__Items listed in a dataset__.
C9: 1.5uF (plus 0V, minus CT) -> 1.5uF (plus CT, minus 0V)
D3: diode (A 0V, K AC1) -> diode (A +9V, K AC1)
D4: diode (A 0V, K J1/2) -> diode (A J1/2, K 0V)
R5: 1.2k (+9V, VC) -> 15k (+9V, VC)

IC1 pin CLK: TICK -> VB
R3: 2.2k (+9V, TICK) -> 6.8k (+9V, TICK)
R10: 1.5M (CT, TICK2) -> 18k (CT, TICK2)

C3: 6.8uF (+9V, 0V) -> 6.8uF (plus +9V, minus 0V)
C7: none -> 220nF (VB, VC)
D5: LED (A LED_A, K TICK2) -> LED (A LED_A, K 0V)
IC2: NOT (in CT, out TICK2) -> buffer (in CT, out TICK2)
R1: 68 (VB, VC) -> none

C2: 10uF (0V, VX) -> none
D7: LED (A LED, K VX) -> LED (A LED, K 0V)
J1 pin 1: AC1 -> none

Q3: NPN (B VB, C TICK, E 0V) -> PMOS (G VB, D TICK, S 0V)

__YOUR INSTRUCTIONS__. Your task is to set down exactly the lines from the line containing "D5: LED (A LED_A, K" to the end of the data above, including both ends.

__RESULT OF THE EXERCISE__.
D5: LED (A LED_A, K TICK2) -> LED (A LED_A, K 0V)
IC2: NOT (in CT, out TICK2) -> buffer (in CT, out TICK2)
R1: 68 (VB, VC) -> none

C2: 10uF (0V, VX) -> none
D7: LED (A LED, K VX) -> LED (A LED, K 0V)
J1 pin 1: AC1 -> none

Q3: NPN (B VB, C TICK, E 0V) -> PMOS (G VB, D TICK, S 0V)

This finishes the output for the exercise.